→ **Items from a dataset**
++++++++++

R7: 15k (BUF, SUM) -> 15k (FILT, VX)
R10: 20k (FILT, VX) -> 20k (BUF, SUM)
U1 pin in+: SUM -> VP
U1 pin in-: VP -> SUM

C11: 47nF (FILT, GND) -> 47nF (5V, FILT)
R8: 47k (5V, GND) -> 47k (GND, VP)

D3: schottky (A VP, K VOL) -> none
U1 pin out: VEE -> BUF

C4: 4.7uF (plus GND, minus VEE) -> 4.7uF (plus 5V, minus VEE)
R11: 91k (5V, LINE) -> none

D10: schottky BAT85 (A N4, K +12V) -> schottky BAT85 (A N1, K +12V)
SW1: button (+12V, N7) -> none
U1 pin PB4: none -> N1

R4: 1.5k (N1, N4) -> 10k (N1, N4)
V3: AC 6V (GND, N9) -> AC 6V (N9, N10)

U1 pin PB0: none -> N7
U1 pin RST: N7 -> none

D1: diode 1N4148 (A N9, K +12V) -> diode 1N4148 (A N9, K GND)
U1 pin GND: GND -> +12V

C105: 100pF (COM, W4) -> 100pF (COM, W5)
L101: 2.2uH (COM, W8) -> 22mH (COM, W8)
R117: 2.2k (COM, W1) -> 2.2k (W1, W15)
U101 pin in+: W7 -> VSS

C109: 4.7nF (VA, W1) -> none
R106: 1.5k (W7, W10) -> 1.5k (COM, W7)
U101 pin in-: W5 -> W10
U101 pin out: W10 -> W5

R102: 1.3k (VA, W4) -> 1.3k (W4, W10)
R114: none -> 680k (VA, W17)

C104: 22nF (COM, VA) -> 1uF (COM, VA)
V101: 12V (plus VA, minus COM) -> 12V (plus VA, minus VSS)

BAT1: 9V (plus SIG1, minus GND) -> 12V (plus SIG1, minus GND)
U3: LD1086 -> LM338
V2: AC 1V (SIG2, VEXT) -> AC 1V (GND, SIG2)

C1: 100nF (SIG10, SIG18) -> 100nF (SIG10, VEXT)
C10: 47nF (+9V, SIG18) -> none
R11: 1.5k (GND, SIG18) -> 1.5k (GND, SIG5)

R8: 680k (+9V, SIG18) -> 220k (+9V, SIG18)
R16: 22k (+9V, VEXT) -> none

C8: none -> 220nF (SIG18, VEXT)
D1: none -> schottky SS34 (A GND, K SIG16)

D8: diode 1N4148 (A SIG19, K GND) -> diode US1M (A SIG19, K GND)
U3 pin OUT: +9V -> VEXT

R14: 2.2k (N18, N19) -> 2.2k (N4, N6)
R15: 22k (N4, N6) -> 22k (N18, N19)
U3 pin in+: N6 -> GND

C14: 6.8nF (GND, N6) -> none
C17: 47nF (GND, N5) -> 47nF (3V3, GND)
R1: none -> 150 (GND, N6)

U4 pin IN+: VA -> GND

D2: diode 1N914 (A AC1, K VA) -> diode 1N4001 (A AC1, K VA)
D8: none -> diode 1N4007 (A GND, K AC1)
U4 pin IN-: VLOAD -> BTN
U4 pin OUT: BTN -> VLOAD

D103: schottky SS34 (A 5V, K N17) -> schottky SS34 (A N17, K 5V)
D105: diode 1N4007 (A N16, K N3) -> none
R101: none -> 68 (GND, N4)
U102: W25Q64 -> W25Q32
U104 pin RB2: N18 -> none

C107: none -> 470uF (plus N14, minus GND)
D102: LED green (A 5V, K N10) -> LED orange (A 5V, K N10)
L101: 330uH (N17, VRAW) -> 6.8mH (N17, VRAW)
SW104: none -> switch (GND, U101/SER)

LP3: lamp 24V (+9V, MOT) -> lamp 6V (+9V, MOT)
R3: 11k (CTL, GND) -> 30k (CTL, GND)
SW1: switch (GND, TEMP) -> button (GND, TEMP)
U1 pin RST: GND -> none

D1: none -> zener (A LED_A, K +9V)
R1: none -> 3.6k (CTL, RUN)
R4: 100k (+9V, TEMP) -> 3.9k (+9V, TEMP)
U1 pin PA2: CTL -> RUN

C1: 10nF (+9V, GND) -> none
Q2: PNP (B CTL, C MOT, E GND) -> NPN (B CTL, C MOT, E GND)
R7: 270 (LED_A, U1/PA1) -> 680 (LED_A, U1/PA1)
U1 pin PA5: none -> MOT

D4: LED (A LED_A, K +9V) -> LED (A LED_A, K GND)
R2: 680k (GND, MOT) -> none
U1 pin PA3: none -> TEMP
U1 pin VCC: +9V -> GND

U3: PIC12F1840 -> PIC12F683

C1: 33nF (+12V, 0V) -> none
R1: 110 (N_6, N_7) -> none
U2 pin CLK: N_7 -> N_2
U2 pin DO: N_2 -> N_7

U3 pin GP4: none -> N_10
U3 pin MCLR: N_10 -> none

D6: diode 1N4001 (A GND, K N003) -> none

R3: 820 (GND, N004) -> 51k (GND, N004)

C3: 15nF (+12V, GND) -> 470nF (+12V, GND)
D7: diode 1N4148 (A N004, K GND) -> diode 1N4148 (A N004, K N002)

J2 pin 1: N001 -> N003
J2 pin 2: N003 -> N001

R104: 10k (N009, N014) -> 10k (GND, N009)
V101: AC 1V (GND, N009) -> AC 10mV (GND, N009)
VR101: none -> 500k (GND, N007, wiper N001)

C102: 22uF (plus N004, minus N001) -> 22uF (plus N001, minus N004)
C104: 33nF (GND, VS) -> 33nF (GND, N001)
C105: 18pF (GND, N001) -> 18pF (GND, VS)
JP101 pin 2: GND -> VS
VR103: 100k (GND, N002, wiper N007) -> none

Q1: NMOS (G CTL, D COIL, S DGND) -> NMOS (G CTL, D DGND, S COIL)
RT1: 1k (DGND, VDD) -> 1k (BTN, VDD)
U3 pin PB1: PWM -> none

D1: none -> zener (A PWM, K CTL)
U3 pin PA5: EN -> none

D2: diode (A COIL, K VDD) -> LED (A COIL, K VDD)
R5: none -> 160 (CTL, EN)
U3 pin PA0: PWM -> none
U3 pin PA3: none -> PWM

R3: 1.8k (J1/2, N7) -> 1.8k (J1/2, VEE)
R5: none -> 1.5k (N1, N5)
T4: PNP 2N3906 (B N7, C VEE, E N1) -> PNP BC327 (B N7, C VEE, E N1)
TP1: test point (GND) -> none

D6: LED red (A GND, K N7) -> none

++++++++++

Would you print exactly, and only, the lines of the data above from the line with "L101: 330uH (N17, VRAW) -> 6.8mH (N17, VRAW)" through the line with "V101: AC 1V", inclusive?

→ **Result of the task**
L101: 330uH (N17, VRAW) -> 6.8mH (N17, VRAW)
SW104: none -> switch (GND, U101/SER)

LP3: lamp 24V (+9V, MOT) -> lamp 6V (+9V, MOT)
R3: 11k (CTL, GND) -> 30k (CTL, GND)
SW1: switch (GND, TEMP) -> button (GND, TEMP)
U1 pin RST: GND -> none

D1: none -> zener (A LED_A, K +9V)
R1: none -> 3.6k (CTL, RUN)
R4: 100k (+9V, TEMP) -> 3.9k (+9V, TEMP)
U1 pin PA2: CTL -> RUN

C1: 10nF (+9V, GND) -> none
Q2: PNP (B CTL, C MOT, E GND) -> NPN (B CTL, C MOT, E GND)
R7: 270 (LED_A, U1/PA1) -> 680 (LED_A, U1/PA1)
U1 pin PA5: none -> MOT

D4: LED (A LED_A, K +9V) -> LED (A LED_A, K GND)
R2: 680k (GND, MOT) -> none
U1 pin PA3: none -> TEMP
U1 pin VCC: +9V -> GND

U3: PIC12F1840 -> PIC12F683

C1: 33nF (+12V, 0V) -> none
R1: 110 (N_6, N_7) -> none
U2 pin CLK: N_7 -> N_2
U2 pin DO: N_2 -> N_7

U3 pin GP4: none -> N_10
U3 pin MCLR: N_10 -> none

D6: diode 1N4001 (A GND, K N003) -> none

R3: 820 (GND, N004) -> 51k (GND, N004)

C3: 15nF (+12V, GND) -> 470nF (+12V, GND)
D7: diode 1N4148 (A N004, K GND) -> diode 1N4148 (A N004, K N002)

J2 pin 1: N001 -> N003
J2 pin 2: N003 -> N001

R104: 10k (N009, N014) -> 10k (GND, N009)
V101: AC 1V (GND, N009) -> AC 10mV (GND, N009)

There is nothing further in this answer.